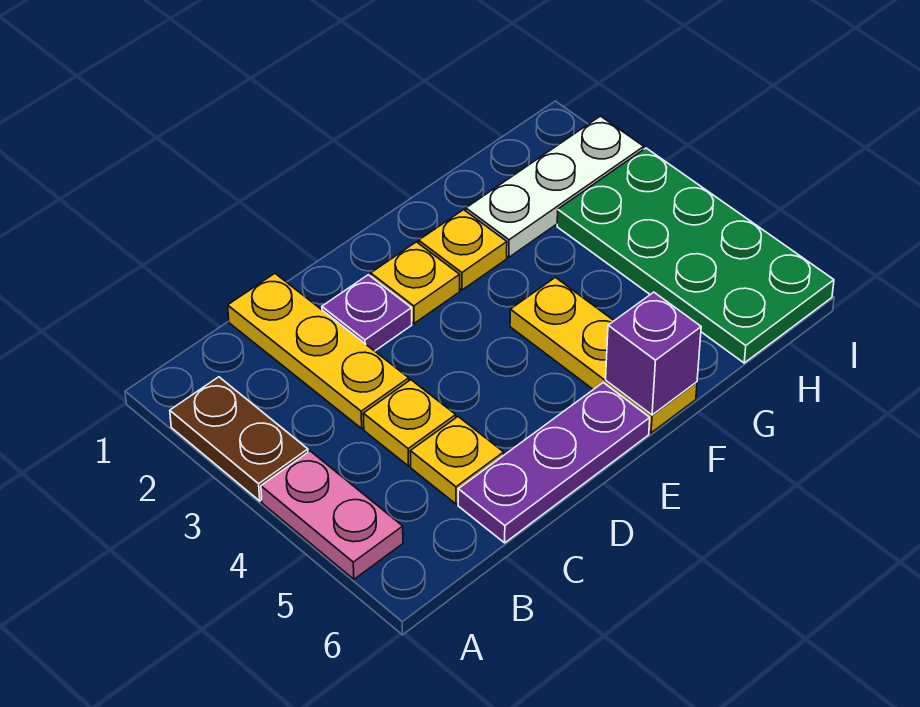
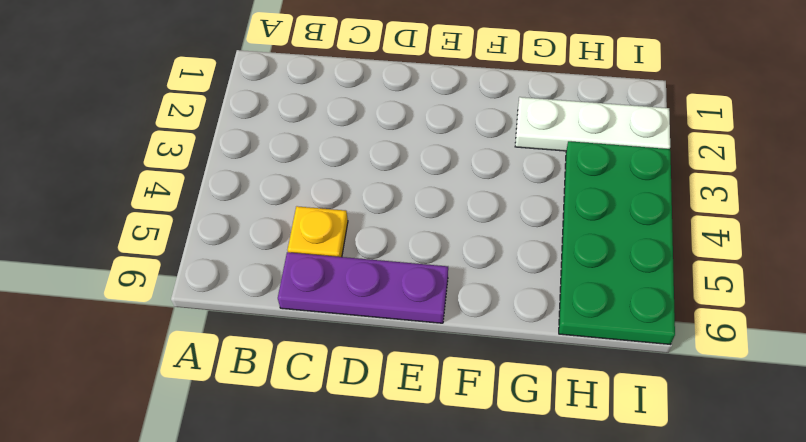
none -> brown plate A2:A3 level 1
none -> pink plate A4:A5 level 1
none -> yellow plate C1:C3 level 1

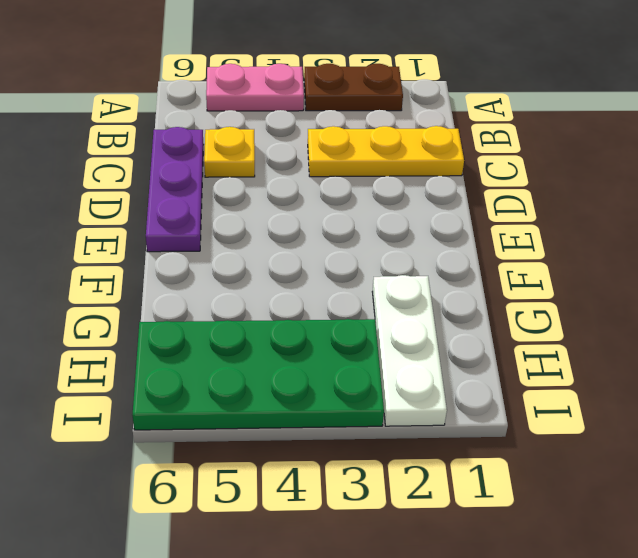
none -> yellow plate C4 level 1
none -> purple plate D2 level 1
none -> yellow plate E2 level 1

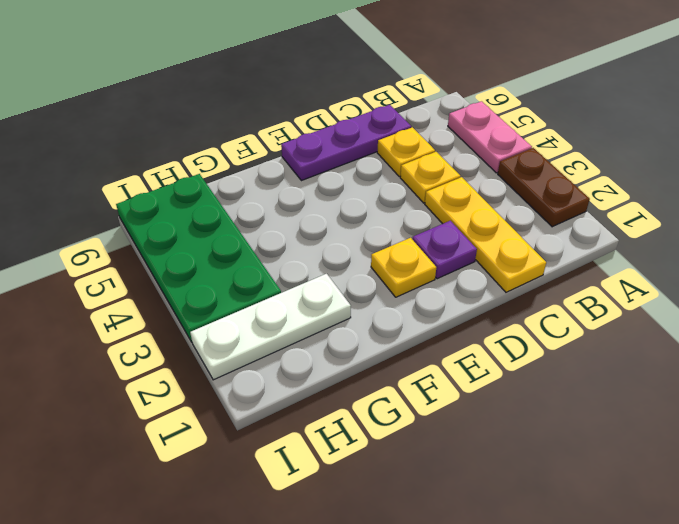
none -> yellow plate F2 level 1
none -> yellow plate F4:F6 level 1
none -> purple brick F6 level 2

::::::::

■ TASK DIRECTIONS:
Search the entries for the string "yellow" and copy each line where it occurs.

■ OUTPUT FOR THIS TASK:
none -> yellow plate C1:C3 level 1
none -> yellow plate C4 level 1
none -> yellow plate E2 level 1
none -> yellow plate F2 level 1
none -> yellow plate F4:F6 level 1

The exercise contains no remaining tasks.